- **WHAT YOU ARE ASKED TO DO**
The first line of the entries below, the line containing "old: blue calculator", and every line between them should be repeated exactly, and nothing else.

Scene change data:
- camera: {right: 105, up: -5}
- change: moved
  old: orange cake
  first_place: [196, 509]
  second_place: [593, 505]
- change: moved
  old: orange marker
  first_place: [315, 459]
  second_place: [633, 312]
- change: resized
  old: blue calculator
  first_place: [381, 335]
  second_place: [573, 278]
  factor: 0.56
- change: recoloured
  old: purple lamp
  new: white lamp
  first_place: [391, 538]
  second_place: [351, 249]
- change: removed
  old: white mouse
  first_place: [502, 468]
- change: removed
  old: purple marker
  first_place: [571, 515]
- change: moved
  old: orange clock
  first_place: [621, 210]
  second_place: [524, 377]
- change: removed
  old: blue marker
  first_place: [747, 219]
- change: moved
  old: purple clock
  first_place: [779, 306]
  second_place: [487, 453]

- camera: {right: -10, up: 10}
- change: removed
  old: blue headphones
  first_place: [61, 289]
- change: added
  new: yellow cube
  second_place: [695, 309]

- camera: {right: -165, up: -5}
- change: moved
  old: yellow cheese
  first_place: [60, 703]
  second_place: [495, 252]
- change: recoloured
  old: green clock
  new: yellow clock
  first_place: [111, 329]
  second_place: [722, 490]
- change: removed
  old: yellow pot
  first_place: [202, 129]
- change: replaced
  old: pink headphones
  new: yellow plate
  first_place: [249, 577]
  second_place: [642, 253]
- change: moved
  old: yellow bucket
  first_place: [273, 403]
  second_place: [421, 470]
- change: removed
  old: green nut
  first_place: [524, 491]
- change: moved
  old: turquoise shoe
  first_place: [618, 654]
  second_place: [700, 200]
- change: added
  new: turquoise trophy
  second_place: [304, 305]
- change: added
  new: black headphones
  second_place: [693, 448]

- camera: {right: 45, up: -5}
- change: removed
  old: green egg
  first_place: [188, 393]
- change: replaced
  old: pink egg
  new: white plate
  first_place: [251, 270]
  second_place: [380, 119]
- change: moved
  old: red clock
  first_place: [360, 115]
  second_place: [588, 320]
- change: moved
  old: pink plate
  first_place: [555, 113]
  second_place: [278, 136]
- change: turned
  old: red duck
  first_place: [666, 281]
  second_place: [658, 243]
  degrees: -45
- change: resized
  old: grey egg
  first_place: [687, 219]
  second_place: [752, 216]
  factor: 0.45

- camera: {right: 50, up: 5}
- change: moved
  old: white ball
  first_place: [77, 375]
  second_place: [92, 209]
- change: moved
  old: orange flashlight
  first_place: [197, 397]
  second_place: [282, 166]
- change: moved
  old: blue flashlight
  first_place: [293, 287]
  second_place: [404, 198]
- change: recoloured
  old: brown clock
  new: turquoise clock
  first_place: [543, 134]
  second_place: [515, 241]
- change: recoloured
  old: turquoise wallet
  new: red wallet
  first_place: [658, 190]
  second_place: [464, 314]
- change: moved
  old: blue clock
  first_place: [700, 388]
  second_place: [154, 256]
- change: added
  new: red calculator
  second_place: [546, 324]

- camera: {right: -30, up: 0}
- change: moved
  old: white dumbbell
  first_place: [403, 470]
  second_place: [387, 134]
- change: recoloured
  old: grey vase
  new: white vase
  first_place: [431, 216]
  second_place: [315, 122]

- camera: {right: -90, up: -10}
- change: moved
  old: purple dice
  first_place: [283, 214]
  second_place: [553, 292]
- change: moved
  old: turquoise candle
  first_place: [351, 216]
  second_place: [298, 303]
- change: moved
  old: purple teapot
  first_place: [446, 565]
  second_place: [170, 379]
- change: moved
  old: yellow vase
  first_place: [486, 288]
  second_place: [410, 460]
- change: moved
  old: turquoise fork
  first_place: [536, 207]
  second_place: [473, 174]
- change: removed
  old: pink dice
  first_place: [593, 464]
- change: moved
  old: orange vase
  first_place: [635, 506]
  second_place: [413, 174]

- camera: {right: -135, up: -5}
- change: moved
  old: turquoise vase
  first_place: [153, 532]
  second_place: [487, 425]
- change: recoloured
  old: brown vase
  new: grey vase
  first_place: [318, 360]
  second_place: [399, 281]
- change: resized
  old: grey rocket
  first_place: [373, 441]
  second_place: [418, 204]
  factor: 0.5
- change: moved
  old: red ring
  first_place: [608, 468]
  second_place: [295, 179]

- **ANSWER TO THIS EXERCISE**
- camera: {right: 105, up: -5}
- change: moved
  old: orange cake
  first_place: [196, 509]
  second_place: [593, 505]
- change: moved
  old: orange marker
  first_place: [315, 459]
  second_place: [633, 312]
- change: resized
  old: blue calculator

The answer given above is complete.